Gather each line of the entries below that includes "camera".

## DATASET EXCERPTS
==================================================

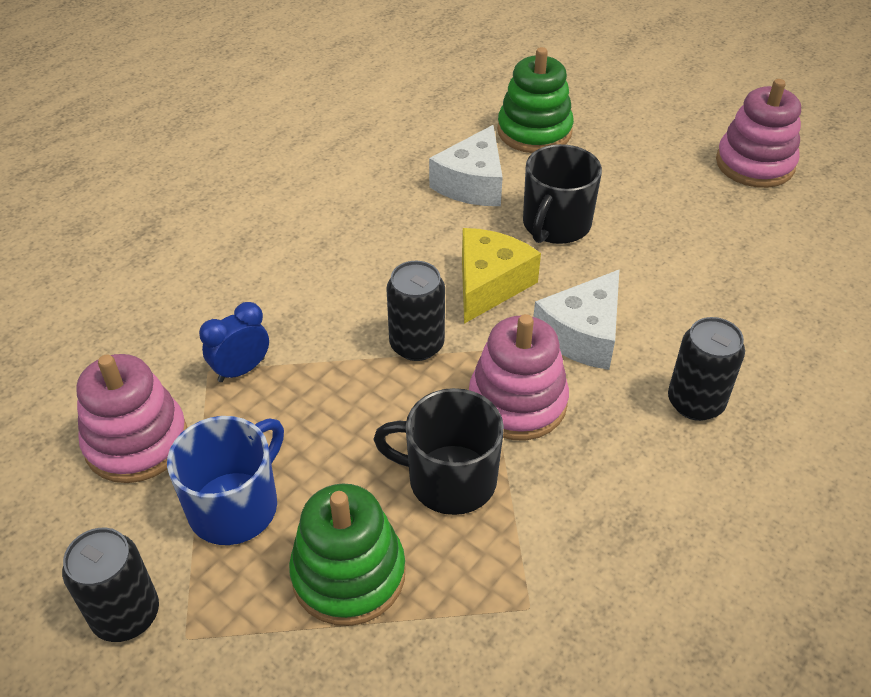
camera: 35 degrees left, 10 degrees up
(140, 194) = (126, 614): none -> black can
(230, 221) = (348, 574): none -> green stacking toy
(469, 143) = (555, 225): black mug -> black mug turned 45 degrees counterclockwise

==================================================

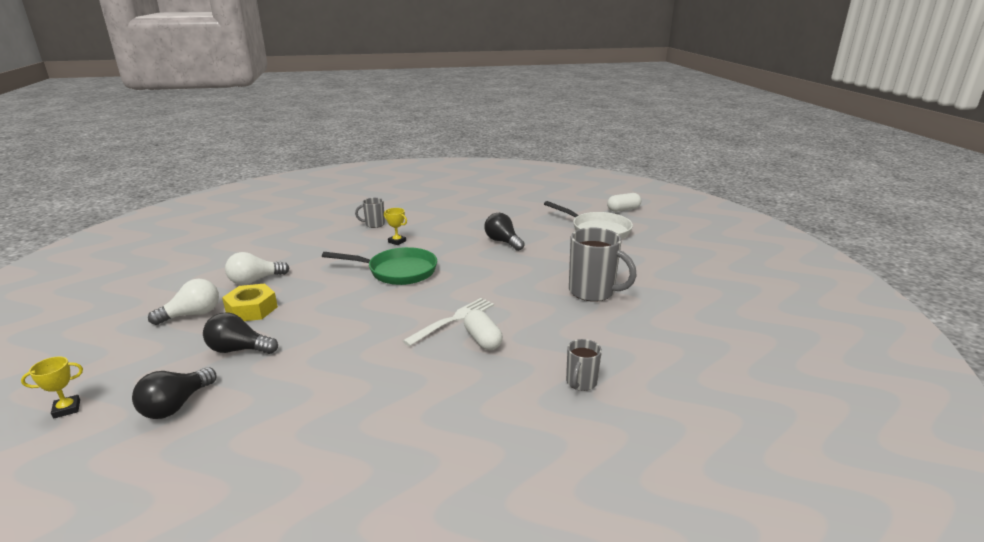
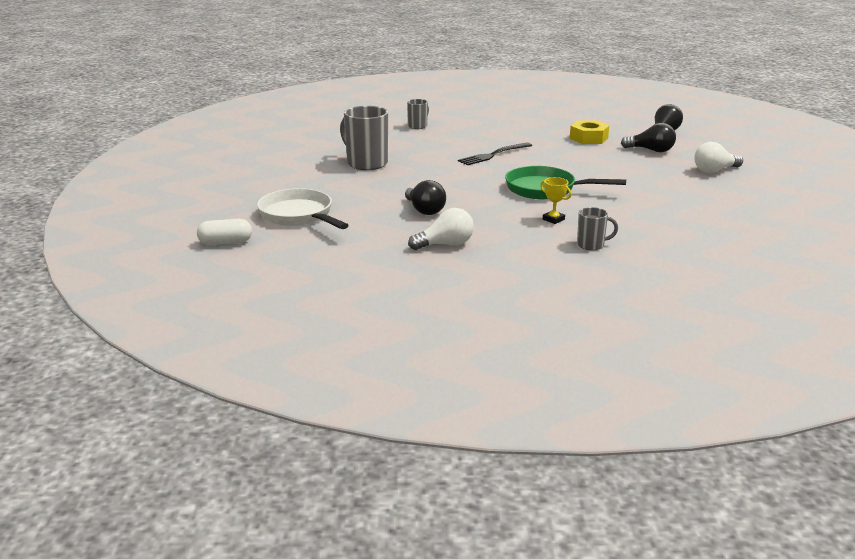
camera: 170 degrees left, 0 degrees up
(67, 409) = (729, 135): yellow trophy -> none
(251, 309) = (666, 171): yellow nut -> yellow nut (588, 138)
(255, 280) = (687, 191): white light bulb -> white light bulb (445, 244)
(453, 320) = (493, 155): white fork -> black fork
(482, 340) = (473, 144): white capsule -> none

==================================================

## RESULT FOR THIS TASK
camera: 35 degrees left, 10 degrees up
camera: 170 degrees left, 0 degrees up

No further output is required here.